> WORK REQUEST: If a line of the entries below includes the word "minus", it counts; state the total and nothing further.

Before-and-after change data
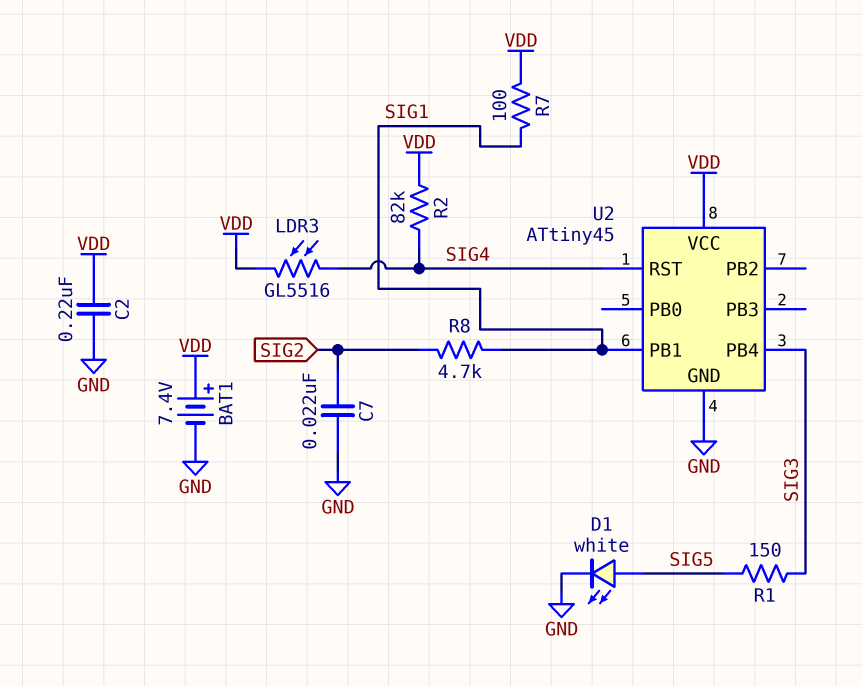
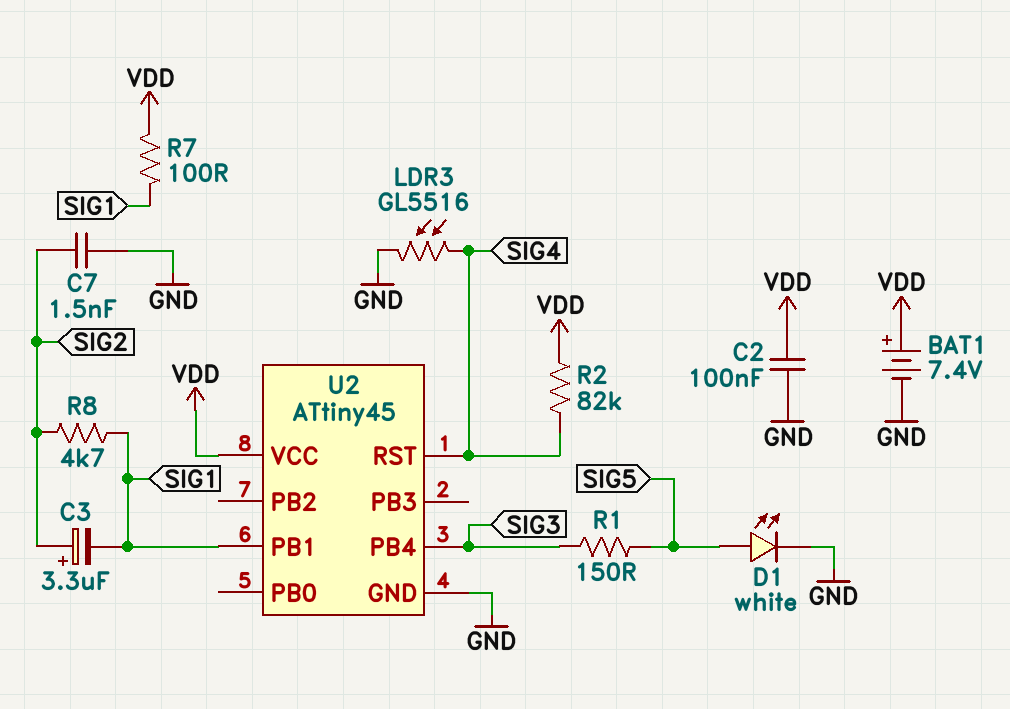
C2: 220nF (GND, VDD) -> 100nF (GND, VDD)
C3: none -> 3.3uF (plus SIG2, minus SIG1)
C7: 22nF (GND, SIG2) -> 1.5nF (GND, SIG2)
LDR3: GL5516 (SIG4, VDD) -> GL5516 (GND, SIG4)

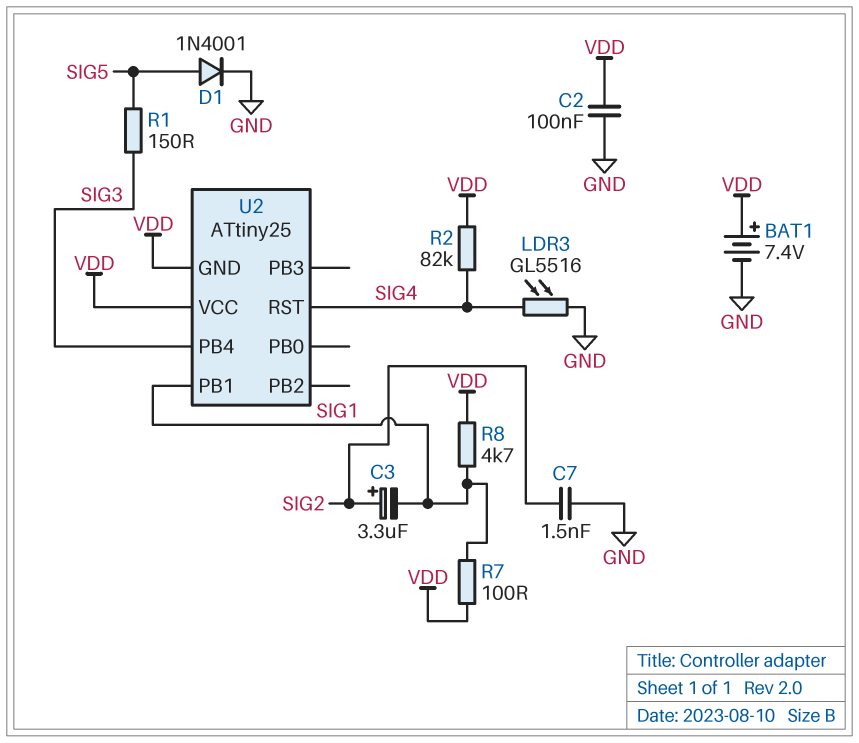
D1: LED white (A SIG5, K GND) -> diode 1N4001 (A SIG5, K GND)
R8: 4.7k (SIG1, SIG2) -> 4.7k (SIG1, VDD)
U2: ATtiny45 -> ATtiny25
U2 pin GND: GND -> VDD

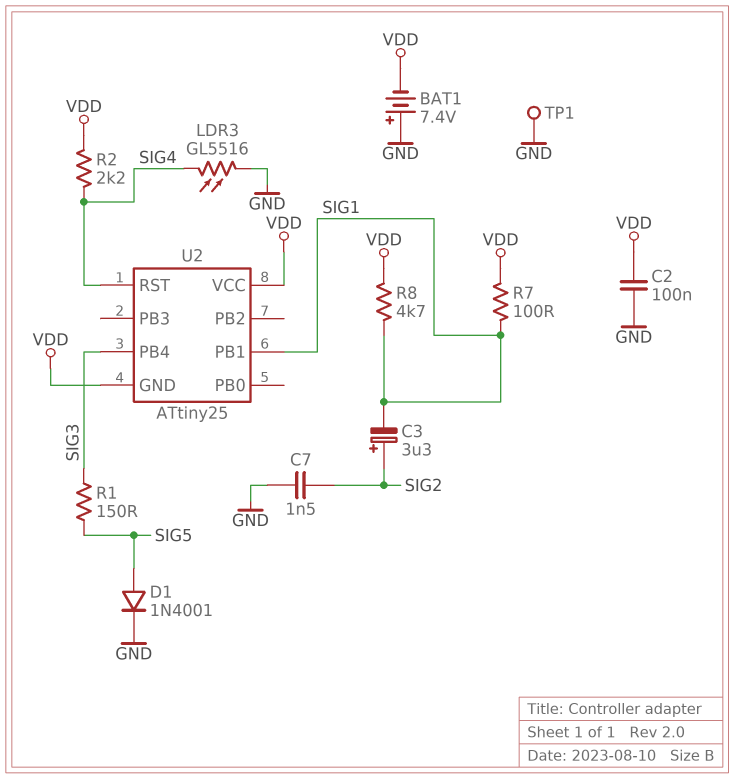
BAT1: 7.4V (plus VDD, minus GND) -> 7.4V (plus GND, minus VDD)
R2: 82k (SIG4, VDD) -> 2.2k (SIG4, VDD)
TP1: none -> test point (GND)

> TASK ANSWER: 2